-- Extracted material follows --

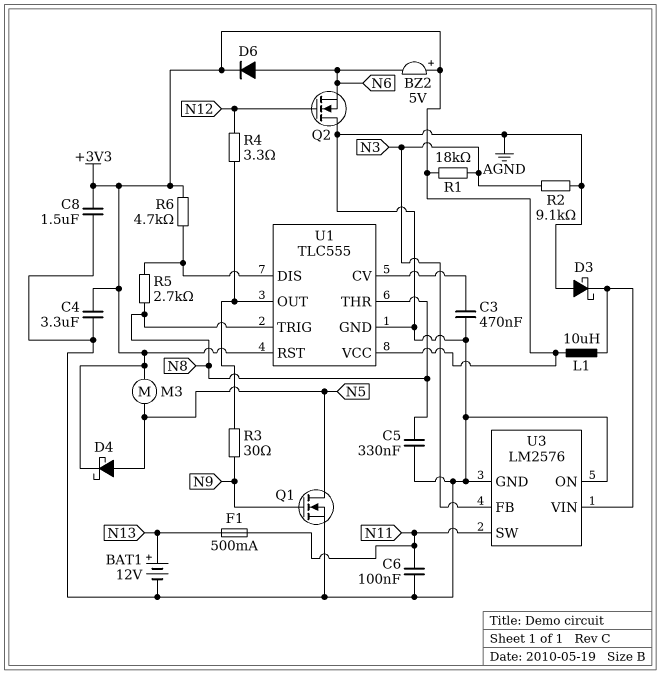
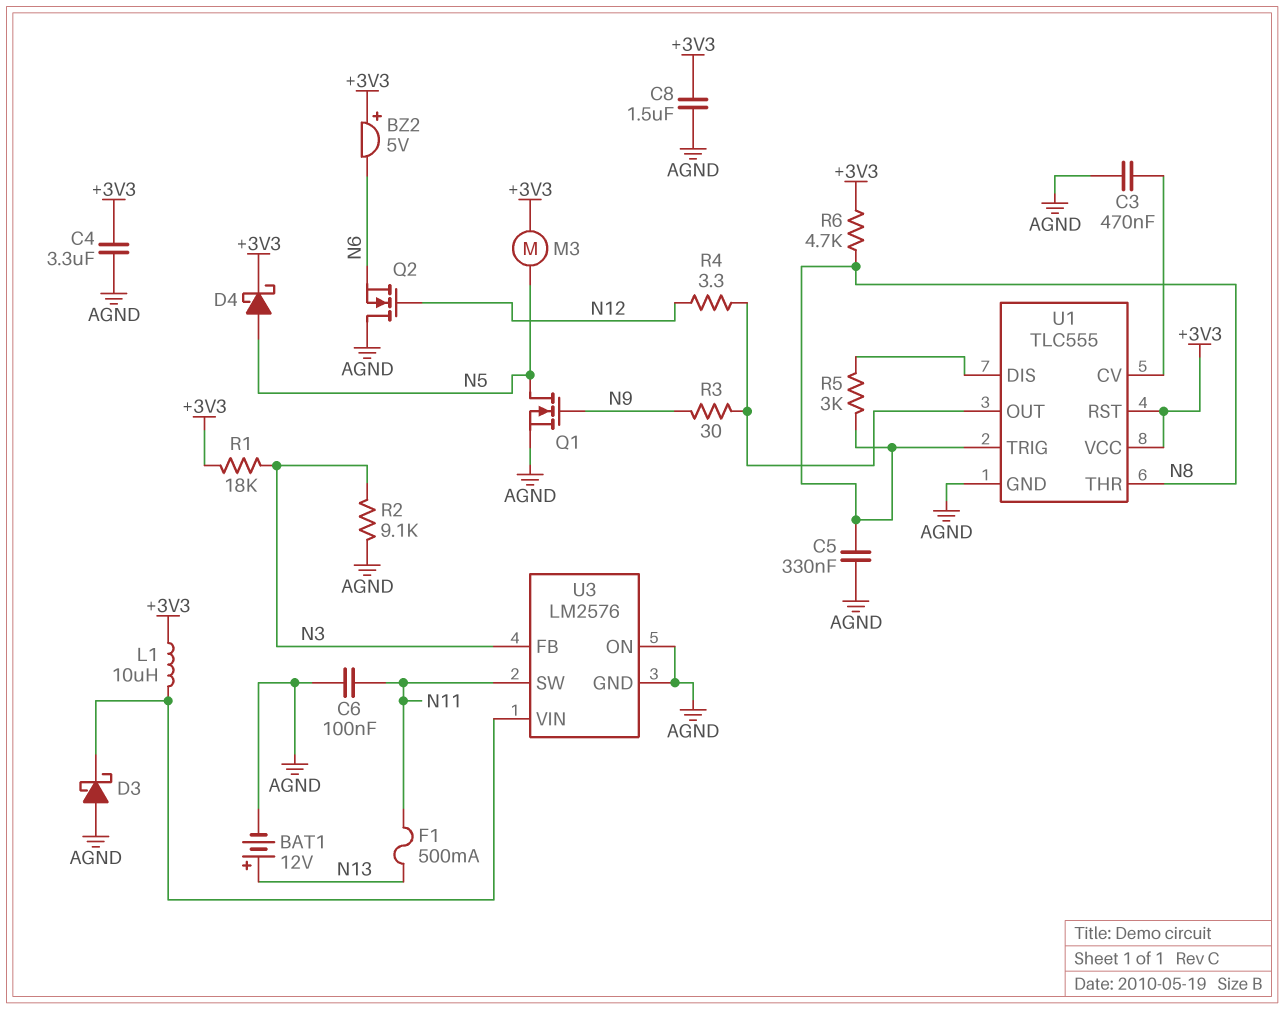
D6: diode (A N6, K +3V3) -> none
R5: 2.7k (N8, U1/DIS) -> 3k (N8, U1/DIS)
R6: 4.7k (+3V3, U1/DIS) -> 4.7k (+3V3, N8)

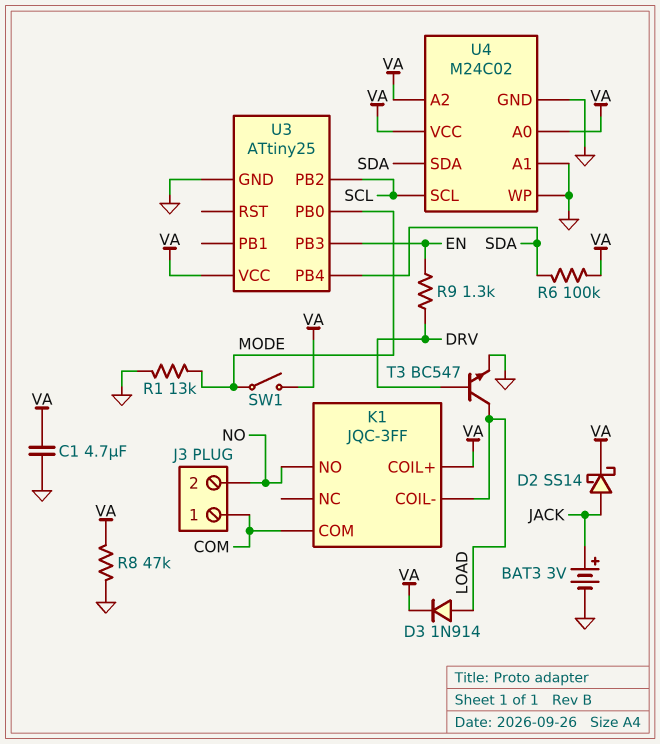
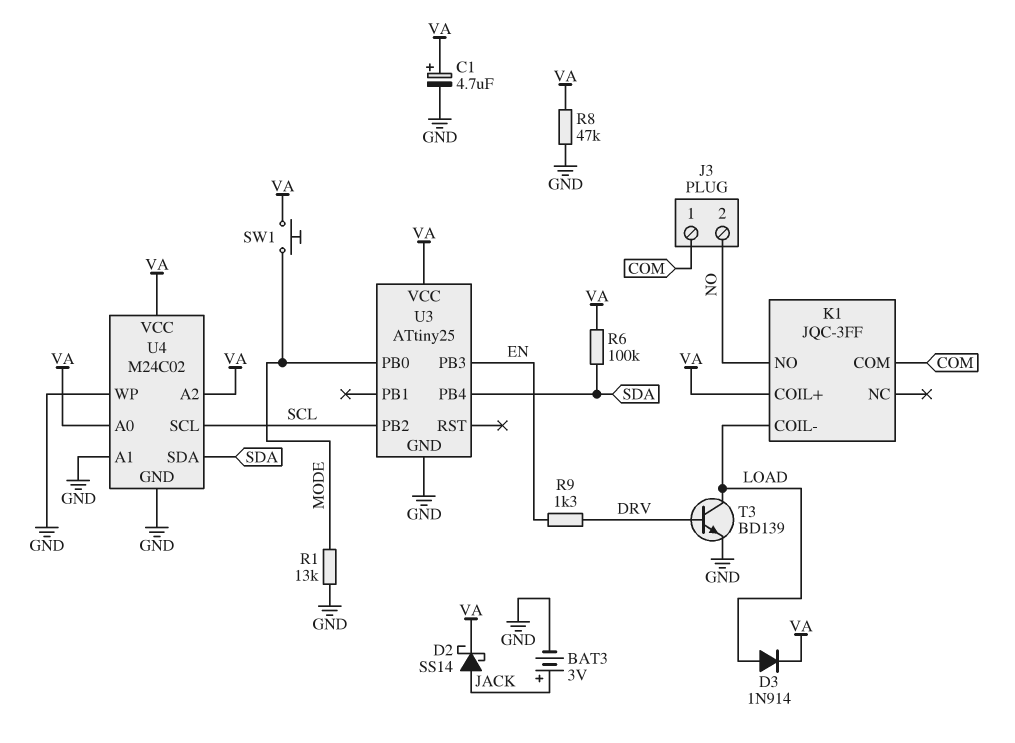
C1: 4.7uF (GND, VA) -> 4.7uF (plus VA, minus GND)
SW1: switch (MODE, VA) -> button (MODE, VA)
T3: NPN BC547 (B DRV, C LOAD, E GND) -> NPN BD139 (B DRV, C LOAD, E GND)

-- Extracted material concluded --

■ Exercise instructions ■
With the images removed, write out all of the material above exactly.

■ Response area ■
D6: diode (A N6, K +3V3) -> none
R5: 2.7k (N8, U1/DIS) -> 3k (N8, U1/DIS)
R6: 4.7k (+3V3, U1/DIS) -> 4.7k (+3V3, N8)

C1: 4.7uF (GND, VA) -> 4.7uF (plus VA, minus GND)
SW1: switch (MODE, VA) -> button (MODE, VA)
T3: NPN BC547 (B DRV, C LOAD, E GND) -> NPN BD139 (B DRV, C LOAD, E GND)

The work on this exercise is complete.